EXERCISE DATA:
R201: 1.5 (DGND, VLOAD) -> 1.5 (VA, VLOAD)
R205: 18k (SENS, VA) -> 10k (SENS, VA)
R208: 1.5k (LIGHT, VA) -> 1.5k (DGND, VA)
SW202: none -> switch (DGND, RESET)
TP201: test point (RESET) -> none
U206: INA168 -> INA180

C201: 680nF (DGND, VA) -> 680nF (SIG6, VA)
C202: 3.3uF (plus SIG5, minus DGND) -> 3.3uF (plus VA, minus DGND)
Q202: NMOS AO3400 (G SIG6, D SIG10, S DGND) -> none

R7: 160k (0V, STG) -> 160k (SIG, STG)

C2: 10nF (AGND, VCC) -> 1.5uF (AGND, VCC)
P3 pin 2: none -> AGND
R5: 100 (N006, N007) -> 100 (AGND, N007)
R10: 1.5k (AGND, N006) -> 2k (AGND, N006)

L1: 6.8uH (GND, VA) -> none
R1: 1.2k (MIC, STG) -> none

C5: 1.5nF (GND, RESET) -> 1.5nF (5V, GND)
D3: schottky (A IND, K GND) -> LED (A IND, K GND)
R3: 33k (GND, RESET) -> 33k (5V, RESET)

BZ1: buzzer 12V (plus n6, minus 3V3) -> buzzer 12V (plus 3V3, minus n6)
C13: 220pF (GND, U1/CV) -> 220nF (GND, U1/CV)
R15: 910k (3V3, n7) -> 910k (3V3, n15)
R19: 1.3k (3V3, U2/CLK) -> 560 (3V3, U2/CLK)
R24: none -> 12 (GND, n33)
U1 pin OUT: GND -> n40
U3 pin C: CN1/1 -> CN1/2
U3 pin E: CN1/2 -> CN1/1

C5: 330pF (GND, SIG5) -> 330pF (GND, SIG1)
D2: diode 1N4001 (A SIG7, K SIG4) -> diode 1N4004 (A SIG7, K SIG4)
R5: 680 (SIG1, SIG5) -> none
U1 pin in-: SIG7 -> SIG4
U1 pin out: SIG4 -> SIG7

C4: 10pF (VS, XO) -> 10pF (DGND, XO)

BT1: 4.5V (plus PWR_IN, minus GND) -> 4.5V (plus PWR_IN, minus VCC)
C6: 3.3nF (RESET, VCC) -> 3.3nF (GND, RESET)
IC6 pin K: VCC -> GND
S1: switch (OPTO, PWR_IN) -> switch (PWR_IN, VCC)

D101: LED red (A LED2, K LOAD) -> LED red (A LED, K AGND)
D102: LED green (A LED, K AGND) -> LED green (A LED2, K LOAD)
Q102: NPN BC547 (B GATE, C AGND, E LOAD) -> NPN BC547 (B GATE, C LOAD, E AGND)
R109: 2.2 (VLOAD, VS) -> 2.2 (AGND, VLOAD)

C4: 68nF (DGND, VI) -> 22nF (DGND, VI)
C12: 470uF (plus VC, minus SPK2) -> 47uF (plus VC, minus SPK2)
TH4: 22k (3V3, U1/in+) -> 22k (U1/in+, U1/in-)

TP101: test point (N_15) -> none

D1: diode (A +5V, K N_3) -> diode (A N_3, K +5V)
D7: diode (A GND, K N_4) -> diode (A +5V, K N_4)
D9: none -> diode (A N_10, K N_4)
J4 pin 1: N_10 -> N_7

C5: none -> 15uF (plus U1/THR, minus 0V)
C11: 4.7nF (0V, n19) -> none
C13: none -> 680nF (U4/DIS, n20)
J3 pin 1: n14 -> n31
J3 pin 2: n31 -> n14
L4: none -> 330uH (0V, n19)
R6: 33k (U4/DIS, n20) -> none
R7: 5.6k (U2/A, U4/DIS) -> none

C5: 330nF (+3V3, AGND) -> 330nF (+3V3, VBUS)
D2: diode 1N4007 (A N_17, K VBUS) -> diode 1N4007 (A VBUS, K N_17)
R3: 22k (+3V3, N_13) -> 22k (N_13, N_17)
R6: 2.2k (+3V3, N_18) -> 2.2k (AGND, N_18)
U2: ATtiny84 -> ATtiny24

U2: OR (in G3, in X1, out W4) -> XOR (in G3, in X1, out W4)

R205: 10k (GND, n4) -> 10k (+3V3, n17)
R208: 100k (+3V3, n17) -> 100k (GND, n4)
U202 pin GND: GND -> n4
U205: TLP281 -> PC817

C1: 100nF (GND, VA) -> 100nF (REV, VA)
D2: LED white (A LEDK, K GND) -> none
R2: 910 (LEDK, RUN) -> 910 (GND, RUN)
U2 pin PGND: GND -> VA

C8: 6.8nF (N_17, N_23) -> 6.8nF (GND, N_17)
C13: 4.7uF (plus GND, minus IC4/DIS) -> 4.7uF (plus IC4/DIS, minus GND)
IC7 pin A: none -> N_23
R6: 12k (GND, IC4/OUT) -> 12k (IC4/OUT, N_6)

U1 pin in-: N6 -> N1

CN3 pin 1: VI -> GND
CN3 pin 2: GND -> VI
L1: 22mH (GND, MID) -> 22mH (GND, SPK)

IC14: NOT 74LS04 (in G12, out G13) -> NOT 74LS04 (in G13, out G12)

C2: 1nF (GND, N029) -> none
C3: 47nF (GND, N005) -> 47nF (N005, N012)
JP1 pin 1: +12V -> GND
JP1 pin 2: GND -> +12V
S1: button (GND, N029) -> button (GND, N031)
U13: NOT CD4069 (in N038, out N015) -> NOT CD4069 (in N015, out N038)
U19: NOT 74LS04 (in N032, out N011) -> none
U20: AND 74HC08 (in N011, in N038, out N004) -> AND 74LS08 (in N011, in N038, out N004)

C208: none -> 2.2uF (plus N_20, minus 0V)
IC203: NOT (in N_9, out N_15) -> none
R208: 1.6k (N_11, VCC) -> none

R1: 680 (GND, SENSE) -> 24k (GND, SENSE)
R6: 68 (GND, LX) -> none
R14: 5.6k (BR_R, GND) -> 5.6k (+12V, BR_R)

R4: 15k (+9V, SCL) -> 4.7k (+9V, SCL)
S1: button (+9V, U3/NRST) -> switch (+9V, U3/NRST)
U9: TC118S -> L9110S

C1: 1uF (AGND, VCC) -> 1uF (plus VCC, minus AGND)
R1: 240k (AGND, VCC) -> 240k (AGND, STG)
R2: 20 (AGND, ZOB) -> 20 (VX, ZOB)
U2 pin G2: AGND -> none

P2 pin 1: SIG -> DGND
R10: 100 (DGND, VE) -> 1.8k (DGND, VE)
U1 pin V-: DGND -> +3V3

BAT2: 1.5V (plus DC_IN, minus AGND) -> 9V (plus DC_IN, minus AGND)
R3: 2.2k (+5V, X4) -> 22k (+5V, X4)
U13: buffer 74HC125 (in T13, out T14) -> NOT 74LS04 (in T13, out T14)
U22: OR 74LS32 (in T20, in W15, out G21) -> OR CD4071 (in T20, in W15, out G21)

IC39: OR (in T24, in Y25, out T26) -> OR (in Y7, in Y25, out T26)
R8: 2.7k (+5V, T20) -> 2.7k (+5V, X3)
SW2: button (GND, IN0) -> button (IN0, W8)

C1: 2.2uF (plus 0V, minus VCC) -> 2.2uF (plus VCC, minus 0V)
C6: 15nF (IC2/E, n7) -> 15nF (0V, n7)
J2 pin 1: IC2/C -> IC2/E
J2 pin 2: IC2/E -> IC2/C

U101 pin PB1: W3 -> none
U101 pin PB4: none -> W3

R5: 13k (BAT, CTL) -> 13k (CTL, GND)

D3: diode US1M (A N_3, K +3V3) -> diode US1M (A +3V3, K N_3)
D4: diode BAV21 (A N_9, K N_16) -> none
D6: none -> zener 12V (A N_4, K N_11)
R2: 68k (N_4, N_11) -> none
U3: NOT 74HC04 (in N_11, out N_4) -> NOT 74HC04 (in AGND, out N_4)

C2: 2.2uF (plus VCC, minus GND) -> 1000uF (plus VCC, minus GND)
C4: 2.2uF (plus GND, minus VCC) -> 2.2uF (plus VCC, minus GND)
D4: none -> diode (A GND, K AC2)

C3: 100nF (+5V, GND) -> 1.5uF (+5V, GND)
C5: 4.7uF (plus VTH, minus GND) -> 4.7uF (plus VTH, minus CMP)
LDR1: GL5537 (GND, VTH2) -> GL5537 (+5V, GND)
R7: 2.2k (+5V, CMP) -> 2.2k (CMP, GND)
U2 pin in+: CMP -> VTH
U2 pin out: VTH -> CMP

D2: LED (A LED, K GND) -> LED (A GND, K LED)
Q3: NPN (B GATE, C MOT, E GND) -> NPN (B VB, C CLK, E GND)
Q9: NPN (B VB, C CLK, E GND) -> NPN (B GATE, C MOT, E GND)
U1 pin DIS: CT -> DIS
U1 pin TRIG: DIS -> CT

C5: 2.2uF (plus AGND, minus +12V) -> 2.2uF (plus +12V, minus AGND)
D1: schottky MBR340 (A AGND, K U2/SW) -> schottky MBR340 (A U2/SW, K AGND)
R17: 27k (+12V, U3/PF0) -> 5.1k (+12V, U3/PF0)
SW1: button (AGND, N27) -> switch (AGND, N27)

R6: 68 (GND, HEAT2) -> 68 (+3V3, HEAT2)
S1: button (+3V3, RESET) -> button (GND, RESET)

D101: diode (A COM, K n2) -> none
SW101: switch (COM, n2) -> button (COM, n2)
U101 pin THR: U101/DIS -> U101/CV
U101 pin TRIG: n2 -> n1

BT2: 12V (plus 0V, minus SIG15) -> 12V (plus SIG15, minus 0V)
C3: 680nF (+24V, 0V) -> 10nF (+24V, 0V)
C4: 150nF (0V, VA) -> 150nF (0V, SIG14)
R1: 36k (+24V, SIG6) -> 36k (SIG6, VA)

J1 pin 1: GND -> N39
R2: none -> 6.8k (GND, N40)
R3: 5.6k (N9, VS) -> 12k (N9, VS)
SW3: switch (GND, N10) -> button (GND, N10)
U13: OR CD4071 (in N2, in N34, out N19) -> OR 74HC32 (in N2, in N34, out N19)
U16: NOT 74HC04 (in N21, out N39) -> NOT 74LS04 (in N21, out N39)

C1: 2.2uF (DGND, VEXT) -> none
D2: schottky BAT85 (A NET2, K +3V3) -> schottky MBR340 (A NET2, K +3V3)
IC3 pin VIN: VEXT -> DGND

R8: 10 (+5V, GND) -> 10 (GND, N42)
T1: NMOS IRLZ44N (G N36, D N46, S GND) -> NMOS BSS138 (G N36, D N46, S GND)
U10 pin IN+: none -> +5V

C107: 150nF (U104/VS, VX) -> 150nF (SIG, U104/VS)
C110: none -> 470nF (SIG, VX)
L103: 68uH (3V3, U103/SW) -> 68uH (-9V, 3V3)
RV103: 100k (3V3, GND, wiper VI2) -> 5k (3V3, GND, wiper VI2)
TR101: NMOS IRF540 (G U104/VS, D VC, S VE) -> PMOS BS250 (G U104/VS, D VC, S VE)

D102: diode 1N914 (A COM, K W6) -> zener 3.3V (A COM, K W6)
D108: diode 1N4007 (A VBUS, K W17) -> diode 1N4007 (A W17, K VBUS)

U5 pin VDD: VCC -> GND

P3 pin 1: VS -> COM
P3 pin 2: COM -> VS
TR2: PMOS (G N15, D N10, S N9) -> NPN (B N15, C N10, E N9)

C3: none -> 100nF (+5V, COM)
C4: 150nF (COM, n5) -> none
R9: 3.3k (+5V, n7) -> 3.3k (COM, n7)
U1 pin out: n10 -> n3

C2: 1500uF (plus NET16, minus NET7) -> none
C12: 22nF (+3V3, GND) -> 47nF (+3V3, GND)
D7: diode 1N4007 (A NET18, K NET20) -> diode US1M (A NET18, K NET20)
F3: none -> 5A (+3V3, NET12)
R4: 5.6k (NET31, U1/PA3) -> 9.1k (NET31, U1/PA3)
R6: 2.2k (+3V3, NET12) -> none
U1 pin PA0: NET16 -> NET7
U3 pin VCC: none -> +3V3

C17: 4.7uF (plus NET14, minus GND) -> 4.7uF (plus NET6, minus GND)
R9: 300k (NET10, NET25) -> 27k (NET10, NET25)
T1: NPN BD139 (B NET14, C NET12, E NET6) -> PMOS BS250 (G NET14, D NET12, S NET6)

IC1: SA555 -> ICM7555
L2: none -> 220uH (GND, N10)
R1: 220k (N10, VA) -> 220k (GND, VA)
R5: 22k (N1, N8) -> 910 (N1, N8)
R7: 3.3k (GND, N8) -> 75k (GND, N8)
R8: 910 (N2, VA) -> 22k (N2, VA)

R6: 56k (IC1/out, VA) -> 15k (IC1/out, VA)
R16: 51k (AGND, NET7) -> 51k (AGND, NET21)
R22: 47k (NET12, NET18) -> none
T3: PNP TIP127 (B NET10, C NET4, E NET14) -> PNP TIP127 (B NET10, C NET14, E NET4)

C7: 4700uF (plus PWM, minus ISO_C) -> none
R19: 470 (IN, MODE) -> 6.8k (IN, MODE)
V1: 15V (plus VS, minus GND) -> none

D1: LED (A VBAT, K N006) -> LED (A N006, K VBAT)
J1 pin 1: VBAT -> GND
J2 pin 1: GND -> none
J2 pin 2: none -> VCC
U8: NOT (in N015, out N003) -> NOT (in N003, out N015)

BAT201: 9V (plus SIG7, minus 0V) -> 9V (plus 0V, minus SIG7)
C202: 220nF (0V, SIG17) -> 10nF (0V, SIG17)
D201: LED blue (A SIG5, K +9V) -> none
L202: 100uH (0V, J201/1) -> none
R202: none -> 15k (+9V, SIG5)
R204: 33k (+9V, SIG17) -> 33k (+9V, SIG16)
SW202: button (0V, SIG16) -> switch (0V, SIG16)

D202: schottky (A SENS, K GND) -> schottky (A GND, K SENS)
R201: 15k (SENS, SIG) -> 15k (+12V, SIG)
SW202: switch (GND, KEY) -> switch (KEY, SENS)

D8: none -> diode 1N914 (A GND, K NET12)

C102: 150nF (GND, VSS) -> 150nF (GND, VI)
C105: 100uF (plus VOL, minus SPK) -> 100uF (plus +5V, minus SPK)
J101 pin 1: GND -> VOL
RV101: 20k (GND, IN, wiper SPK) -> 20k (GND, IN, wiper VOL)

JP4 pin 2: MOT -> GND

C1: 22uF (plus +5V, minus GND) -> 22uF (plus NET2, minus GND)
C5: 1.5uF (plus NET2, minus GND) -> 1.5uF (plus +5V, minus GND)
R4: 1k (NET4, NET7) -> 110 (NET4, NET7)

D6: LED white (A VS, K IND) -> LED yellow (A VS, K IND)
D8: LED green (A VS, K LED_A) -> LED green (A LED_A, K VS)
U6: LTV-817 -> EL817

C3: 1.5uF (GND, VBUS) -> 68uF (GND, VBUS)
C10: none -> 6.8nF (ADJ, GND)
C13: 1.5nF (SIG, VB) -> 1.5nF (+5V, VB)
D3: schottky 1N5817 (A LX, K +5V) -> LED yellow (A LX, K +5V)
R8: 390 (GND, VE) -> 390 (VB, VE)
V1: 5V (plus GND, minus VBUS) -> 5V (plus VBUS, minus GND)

WHAT YOU HAVE TO DO: Exact reproduction of the lines from the top of the material through the line where "L1: 6.8uH (GND, VA) -> none" appears is required, both boundary lines included, with no other output.

RESULT OF THIS TASK:
R201: 1.5 (DGND, VLOAD) -> 1.5 (VA, VLOAD)
R205: 18k (SENS, VA) -> 10k (SENS, VA)
R208: 1.5k (LIGHT, VA) -> 1.5k (DGND, VA)
SW202: none -> switch (DGND, RESET)
TP201: test point (RESET) -> none
U206: INA168 -> INA180

C201: 680nF (DGND, VA) -> 680nF (SIG6, VA)
C202: 3.3uF (plus SIG5, minus DGND) -> 3.3uF (plus VA, minus DGND)
Q202: NMOS AO3400 (G SIG6, D SIG10, S DGND) -> none

R7: 160k (0V, STG) -> 160k (SIG, STG)

C2: 10nF (AGND, VCC) -> 1.5uF (AGND, VCC)
P3 pin 2: none -> AGND
R5: 100 (N006, N007) -> 100 (AGND, N007)
R10: 1.5k (AGND, N006) -> 2k (AGND, N006)

L1: 6.8uH (GND, VA) -> none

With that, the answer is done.